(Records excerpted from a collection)
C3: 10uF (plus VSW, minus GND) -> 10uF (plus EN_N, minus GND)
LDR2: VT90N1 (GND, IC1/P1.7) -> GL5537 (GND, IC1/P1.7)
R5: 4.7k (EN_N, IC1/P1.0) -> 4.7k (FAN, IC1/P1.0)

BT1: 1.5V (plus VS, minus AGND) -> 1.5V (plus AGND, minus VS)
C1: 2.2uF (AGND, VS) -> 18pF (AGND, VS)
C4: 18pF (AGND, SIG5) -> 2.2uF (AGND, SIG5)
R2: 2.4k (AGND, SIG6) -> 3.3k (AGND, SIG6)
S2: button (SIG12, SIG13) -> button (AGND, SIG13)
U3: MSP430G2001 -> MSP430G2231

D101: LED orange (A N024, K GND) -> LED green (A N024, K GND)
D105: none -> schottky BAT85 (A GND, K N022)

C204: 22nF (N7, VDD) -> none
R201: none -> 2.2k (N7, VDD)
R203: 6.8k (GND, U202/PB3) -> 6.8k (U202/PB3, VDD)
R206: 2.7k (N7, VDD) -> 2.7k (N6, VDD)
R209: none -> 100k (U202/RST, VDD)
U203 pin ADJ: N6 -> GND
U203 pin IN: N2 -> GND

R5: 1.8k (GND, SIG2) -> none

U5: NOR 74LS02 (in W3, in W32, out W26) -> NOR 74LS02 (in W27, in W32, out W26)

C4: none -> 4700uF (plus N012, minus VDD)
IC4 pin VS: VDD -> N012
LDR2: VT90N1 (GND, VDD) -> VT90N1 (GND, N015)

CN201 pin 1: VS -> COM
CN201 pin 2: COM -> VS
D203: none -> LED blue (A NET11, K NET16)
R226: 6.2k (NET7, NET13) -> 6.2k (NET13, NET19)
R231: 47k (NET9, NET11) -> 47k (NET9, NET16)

• _What needs to be done_:
Please return the lines above that run from the line containing "R2: 2.4k (AGND, SIG6) -> 3.3k (AGND, SIG6)" to the line containing "C204: 22nF (N7, VDD) -> none", inclusive, exactly and with no other lines.

• _Answer for the task_:
R2: 2.4k (AGND, SIG6) -> 3.3k (AGND, SIG6)
S2: button (SIG12, SIG13) -> button (AGND, SIG13)
U3: MSP430G2001 -> MSP430G2231

D101: LED orange (A N024, K GND) -> LED green (A N024, K GND)
D105: none -> schottky BAT85 (A GND, K N022)

C204: 22nF (N7, VDD) -> none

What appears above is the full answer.